## Work task
All that is needed is the lines from the one containing "none -> lime brick D6 level 4" through the end of the listing, printed exactly, with no pictures among them.

## Stored data

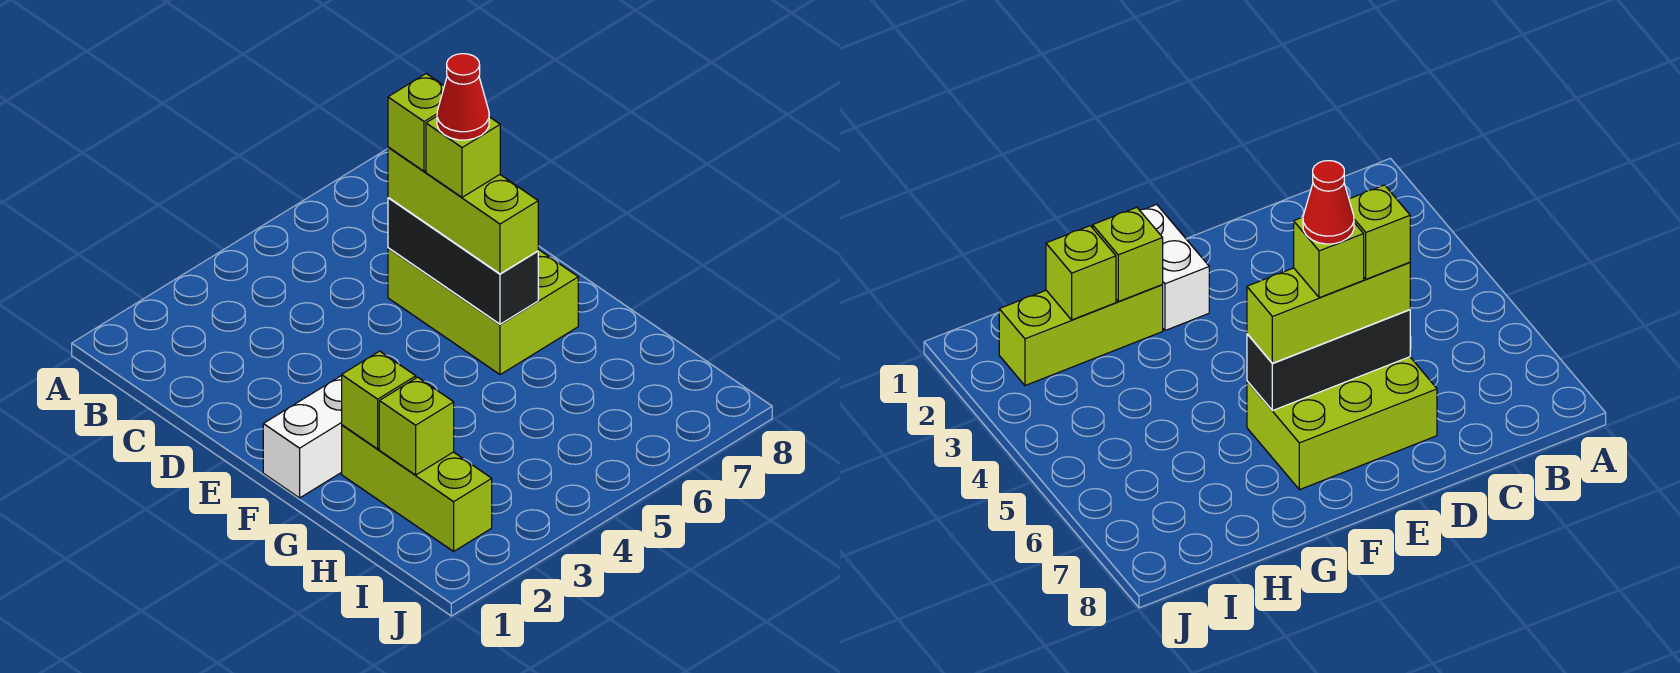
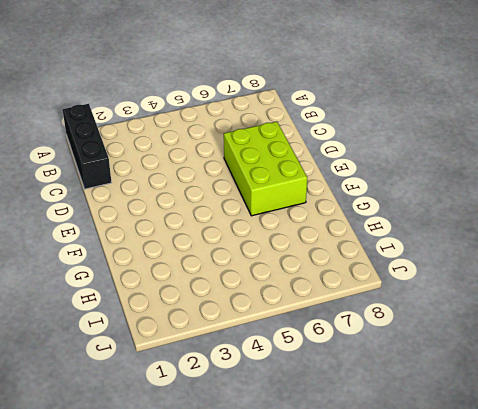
black brick A1:C1 level 1 -> black brick D6:F6 level 2
none -> white brick F1:F2 level 1
none -> lime brick G2:I2 level 1

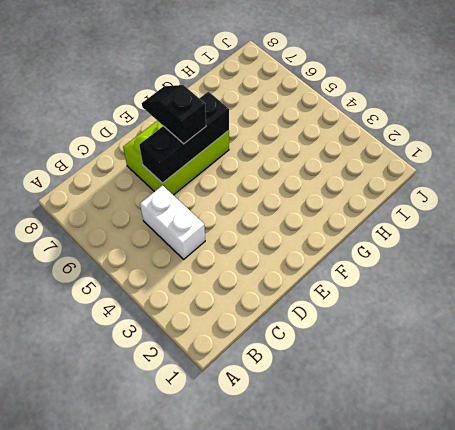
white brick C4:C5 level 1 -> white brick F1:F2 level 1
black slope E6:E7 level 3 top 6 -> lime brick D6:F6 level 3
none -> lime brick G2:I2 level 1
none -> lime brick G2 level 2

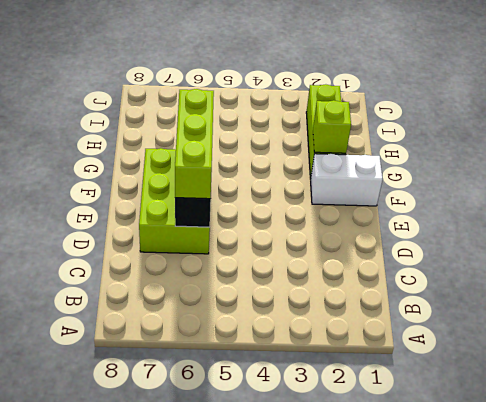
none -> lime brick H2 level 2
none -> lime brick D6 level 4

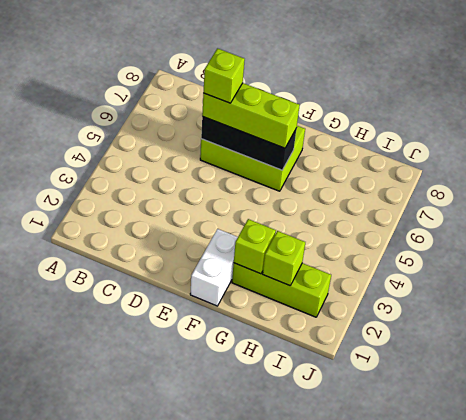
none -> lime brick E6 level 4
none -> red cone E6 level 5

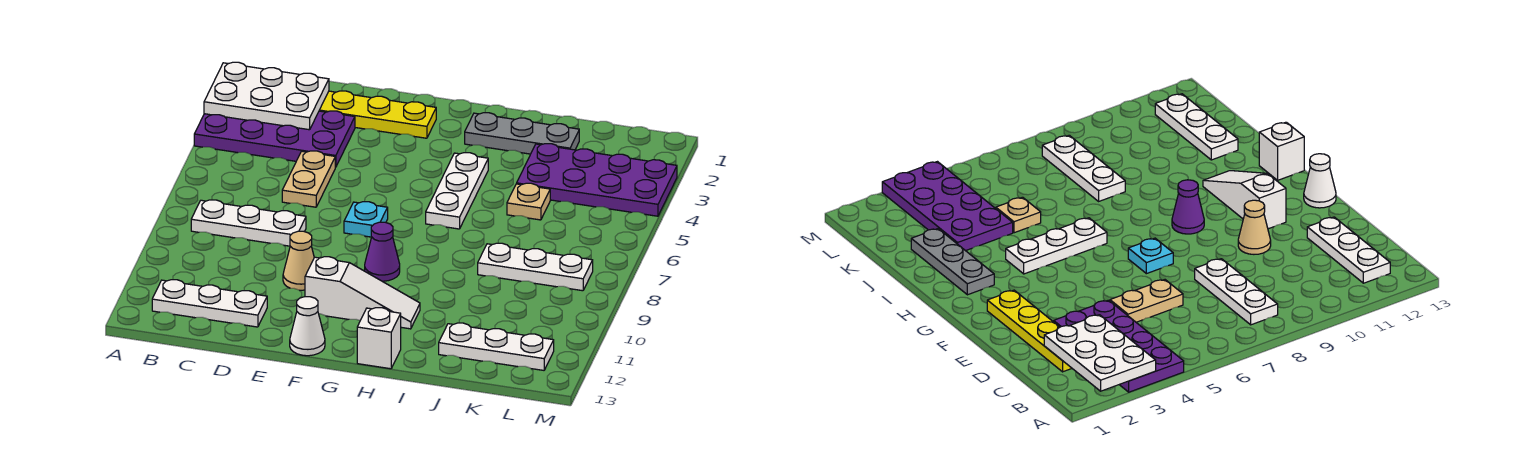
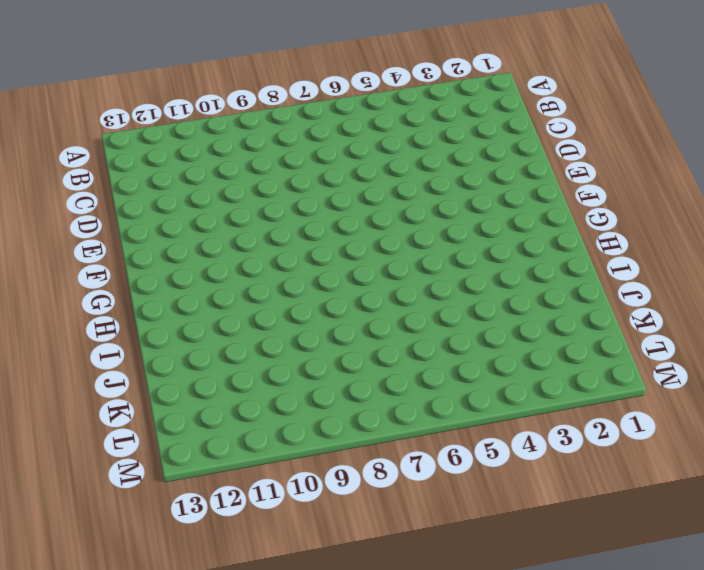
none -> purple plate A3:D4 level 1
none -> white plate B8:D8 level 1
none -> white plate B12:D12 level 1

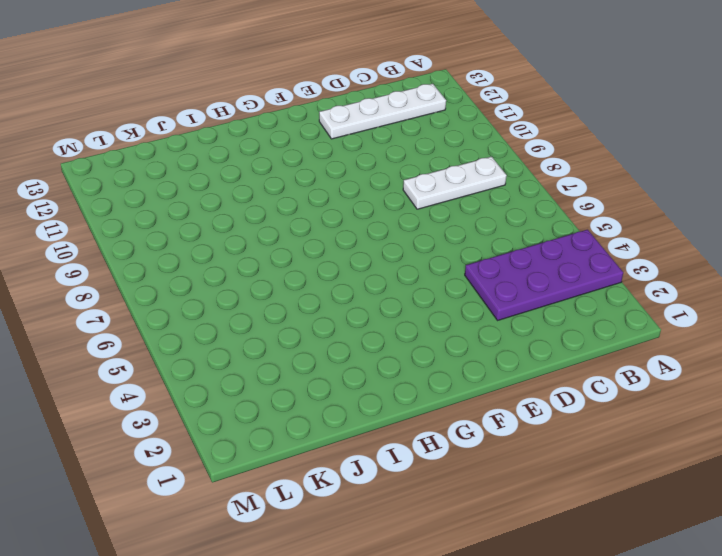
white plate B12:E12 level 1 -> white plate B12:D12 level 1
none -> yellow plate C2:F2 level 1
none -> tan plate D5:D6 level 1
none -> tan cone E10 level 1

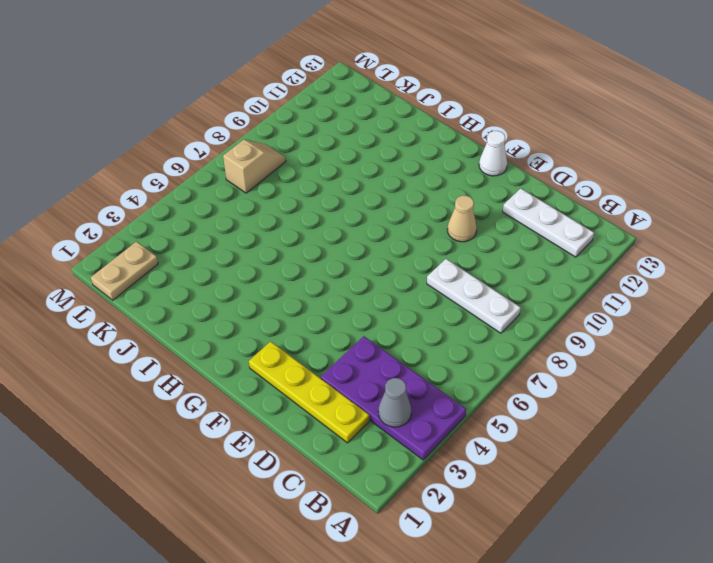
grey cone B3 level 2 -> white plate A2:C3 level 2
tan plate L1:L2 level 1 -> tan plate D5:D6 level 1
tan slope L7:L8 level 1 top 7 -> white plate J8:L8 level 1
none -> cyan plate F7 level 1
none -> white slope F11:H11 level 1 top F
none -> purple cone G9 level 1

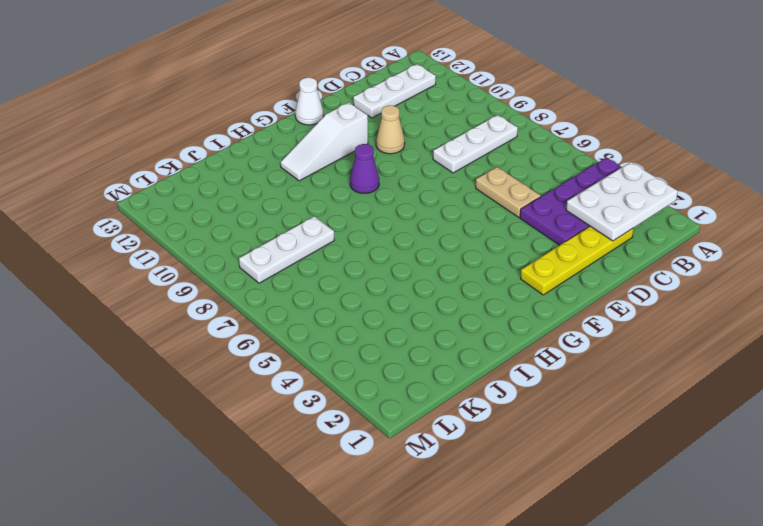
none -> cyan plate F7 level 1
none -> grey plate H2:J2 level 1
none -> white plate H4:H6 level 1

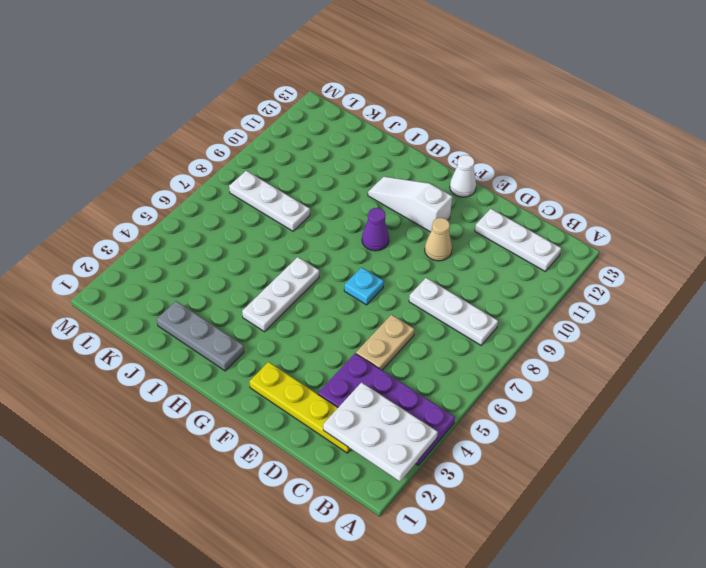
none -> white brick H13 level 1
none -> purple plate J3:M4 level 1
none -> tan plate J5 level 1

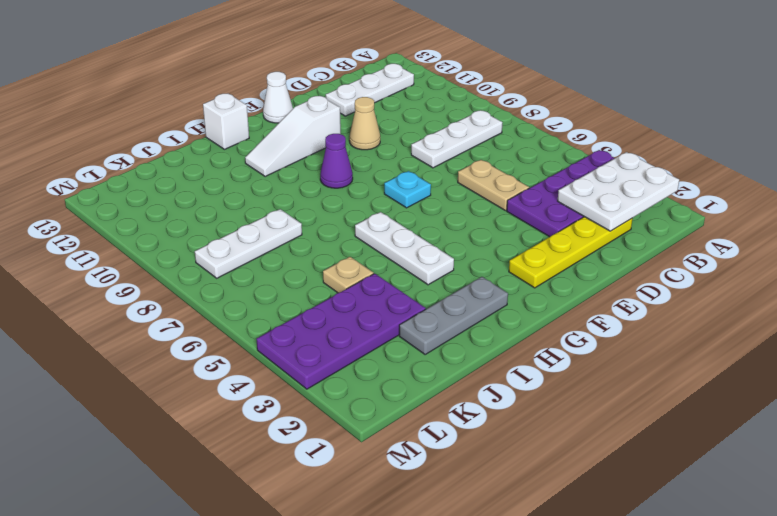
none -> white plate J12:L12 level 1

## Final answer
none -> lime brick D6 level 4

none -> lime brick E6 level 4
none -> red cone E6 level 5

none -> purple plate A3:D4 level 1
none -> white plate B8:D8 level 1
none -> white plate B12:D12 level 1

white plate B12:E12 level 1 -> white plate B12:D12 level 1
none -> yellow plate C2:F2 level 1
none -> tan plate D5:D6 level 1
none -> tan cone E10 level 1

grey cone B3 level 2 -> white plate A2:C3 level 2
tan plate L1:L2 level 1 -> tan plate D5:D6 level 1
tan slope L7:L8 level 1 top 7 -> white plate J8:L8 level 1
none -> cyan plate F7 level 1
none -> white slope F11:H11 level 1 top F
none -> purple cone G9 level 1

none -> cyan plate F7 level 1
none -> grey plate H2:J2 level 1
none -> white plate H4:H6 level 1

none -> white brick H13 level 1
none -> purple plate J3:M4 level 1
none -> tan plate J5 level 1

none -> white plate J12:L12 level 1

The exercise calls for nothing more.